- WHAT THE TASK REQUIRES -
Quote the whole listing exactly. Leave the pictures out of your copy.

- INPUT RECORDS -

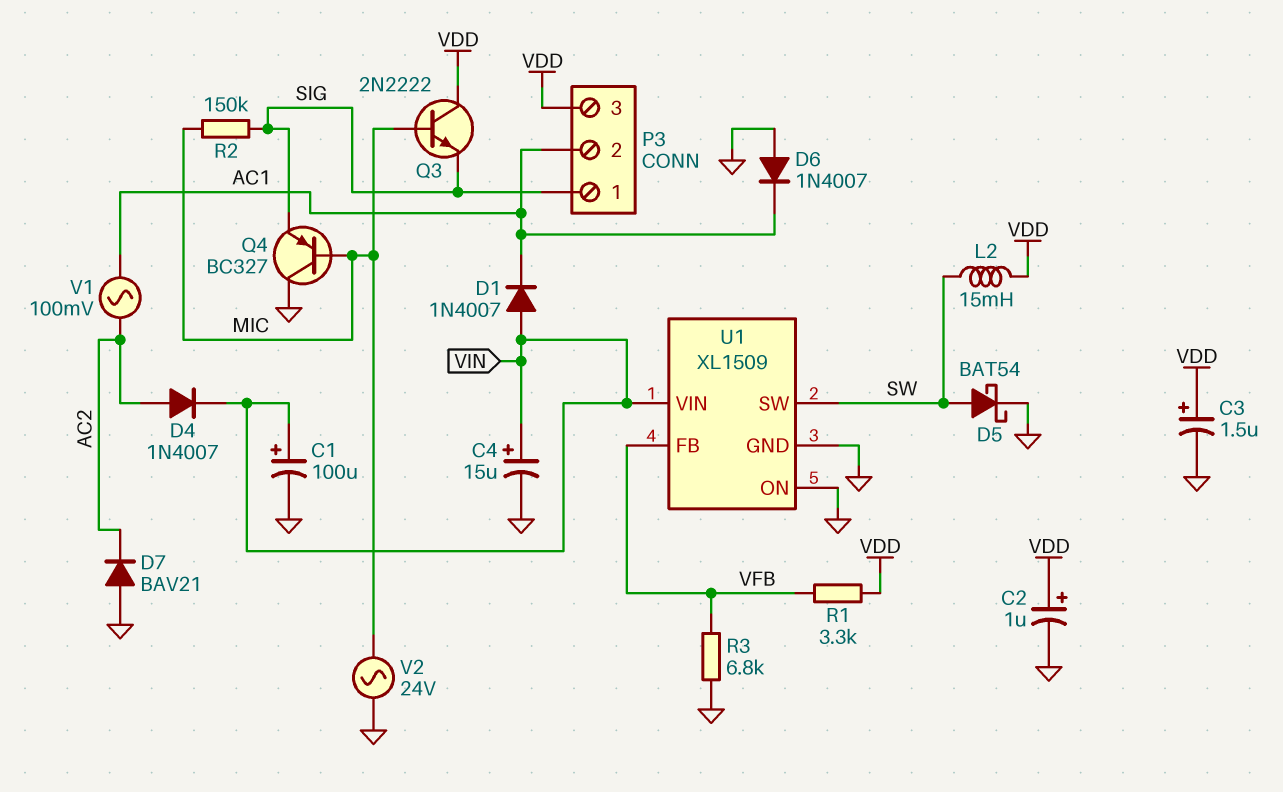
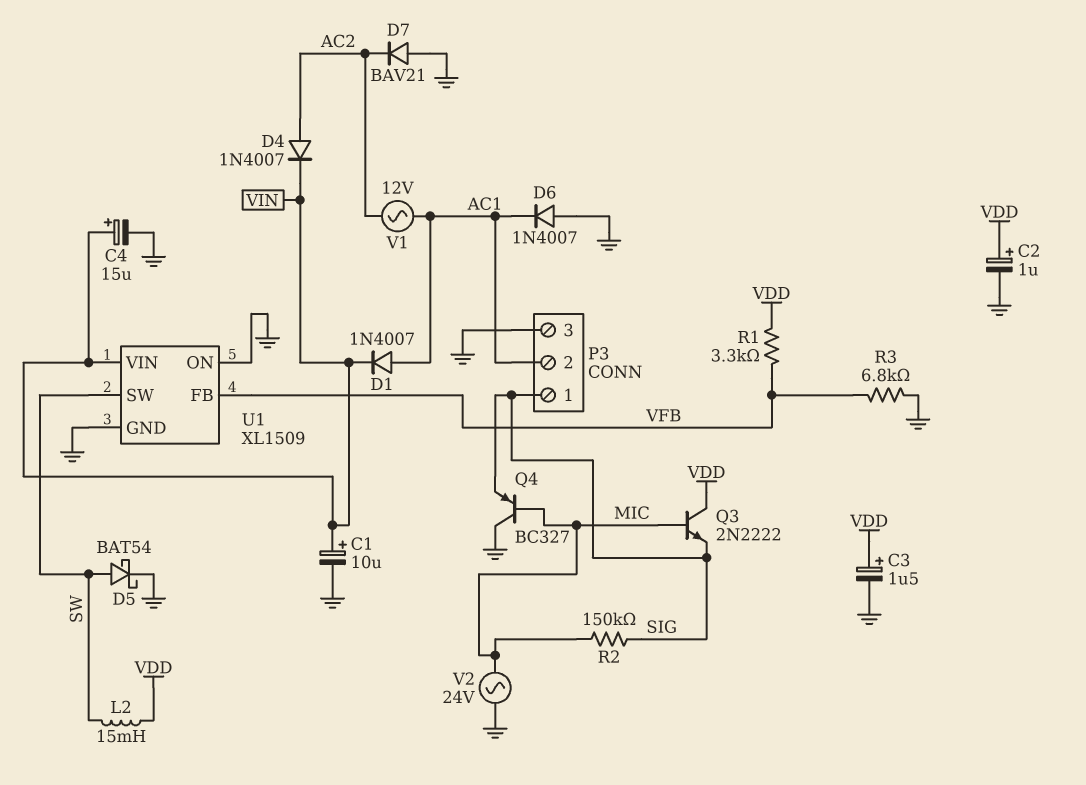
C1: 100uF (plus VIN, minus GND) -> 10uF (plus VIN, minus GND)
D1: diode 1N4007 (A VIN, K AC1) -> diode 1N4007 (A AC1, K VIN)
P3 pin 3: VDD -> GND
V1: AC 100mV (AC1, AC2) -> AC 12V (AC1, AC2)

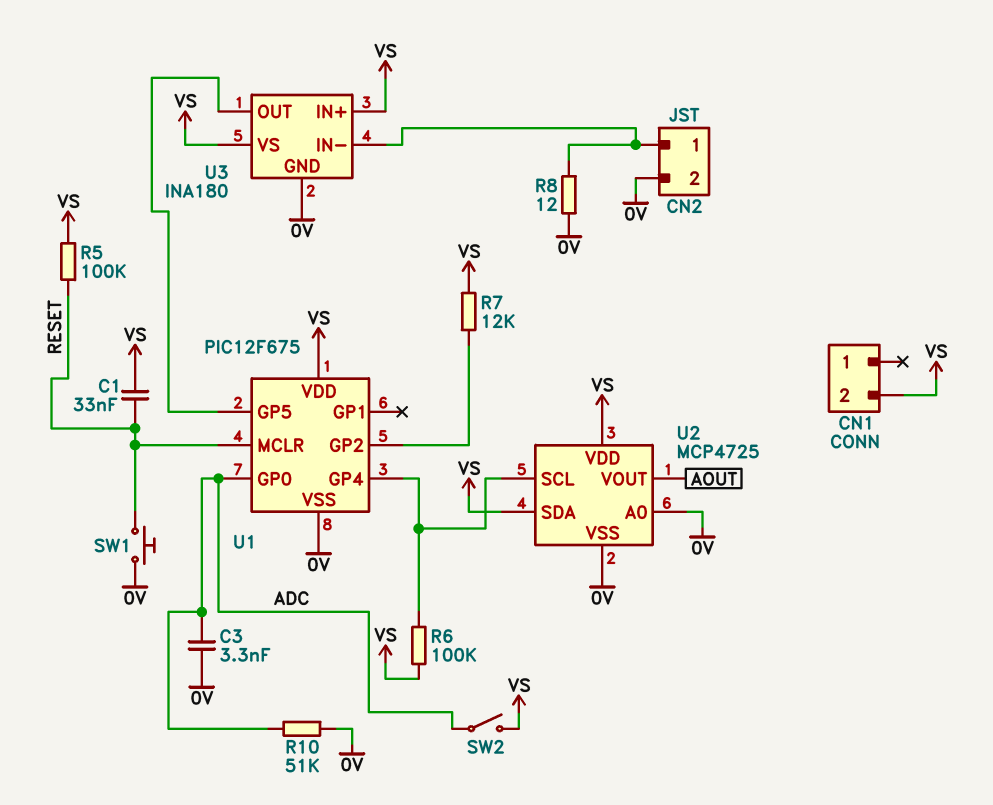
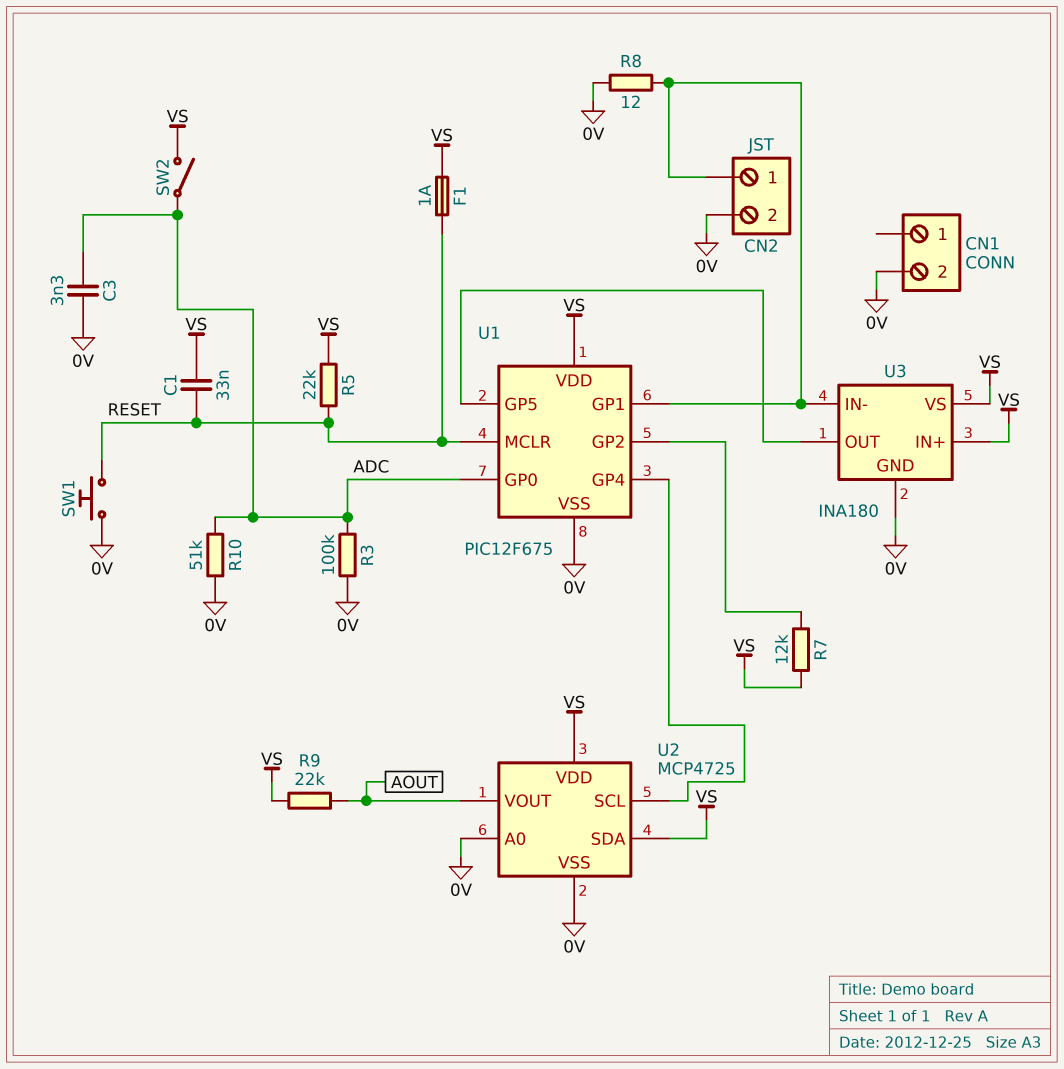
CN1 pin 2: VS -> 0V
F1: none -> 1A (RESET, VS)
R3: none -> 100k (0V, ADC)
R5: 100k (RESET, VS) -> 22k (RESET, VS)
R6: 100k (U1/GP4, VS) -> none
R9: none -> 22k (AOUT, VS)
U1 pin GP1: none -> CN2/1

- FINAL ANSWER -
C1: 100uF (plus VIN, minus GND) -> 10uF (plus VIN, minus GND)
D1: diode 1N4007 (A VIN, K AC1) -> diode 1N4007 (A AC1, K VIN)
P3 pin 3: VDD -> GND
V1: AC 100mV (AC1, AC2) -> AC 12V (AC1, AC2)

CN1 pin 2: VS -> 0V
F1: none -> 1A (RESET, VS)
R3: none -> 100k (0V, ADC)
R5: 100k (RESET, VS) -> 22k (RESET, VS)
R6: 100k (U1/GP4, VS) -> none
R9: none -> 22k (AOUT, VS)
U1 pin GP1: none -> CN2/1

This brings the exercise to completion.